*PROBLEM STATEMENT*:
Show all lines from the data that include the word "minus".

Content revision data:
____
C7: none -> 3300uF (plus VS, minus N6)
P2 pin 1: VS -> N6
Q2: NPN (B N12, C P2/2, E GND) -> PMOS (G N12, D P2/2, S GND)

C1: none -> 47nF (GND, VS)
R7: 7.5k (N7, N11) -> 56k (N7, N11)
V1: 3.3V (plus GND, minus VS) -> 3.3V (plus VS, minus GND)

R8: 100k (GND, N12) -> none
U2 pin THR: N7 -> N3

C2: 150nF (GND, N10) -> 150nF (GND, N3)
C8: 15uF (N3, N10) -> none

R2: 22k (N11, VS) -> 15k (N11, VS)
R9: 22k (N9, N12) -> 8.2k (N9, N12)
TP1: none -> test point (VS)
____
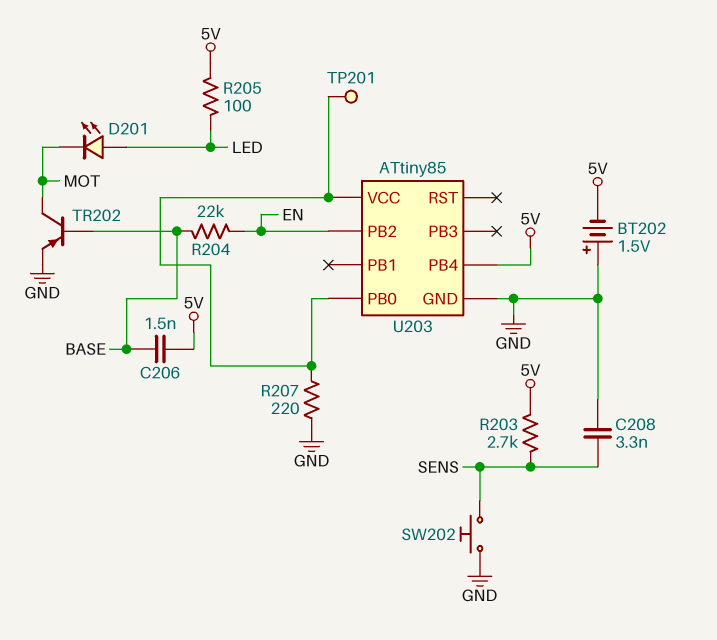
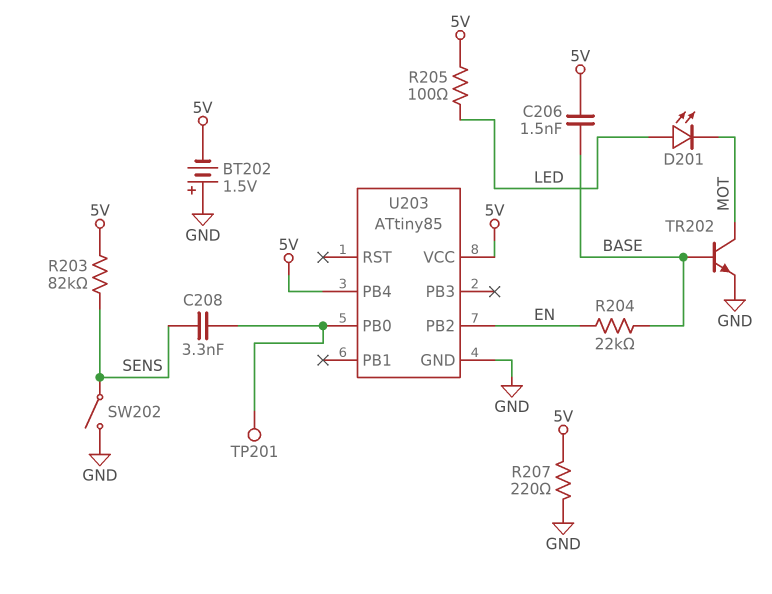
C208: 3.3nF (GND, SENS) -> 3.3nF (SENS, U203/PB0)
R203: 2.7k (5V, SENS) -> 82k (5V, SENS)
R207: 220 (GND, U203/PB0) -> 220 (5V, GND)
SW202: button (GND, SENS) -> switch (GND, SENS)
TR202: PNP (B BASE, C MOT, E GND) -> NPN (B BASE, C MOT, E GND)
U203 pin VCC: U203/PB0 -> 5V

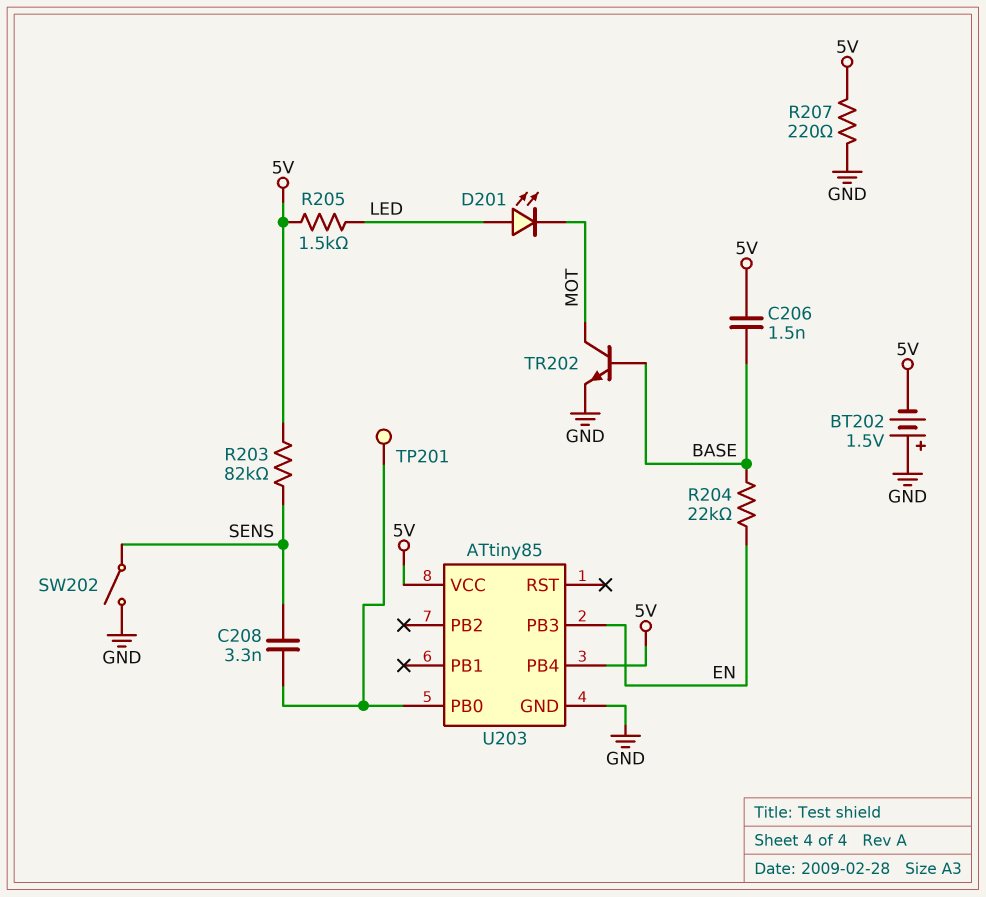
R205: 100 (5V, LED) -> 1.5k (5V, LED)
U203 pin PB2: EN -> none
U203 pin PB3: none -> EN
____
*SOLVED PROBLEM*:
C7: none -> 3300uF (plus VS, minus N6)
V1: 3.3V (plus GND, minus VS) -> 3.3V (plus VS, minus GND)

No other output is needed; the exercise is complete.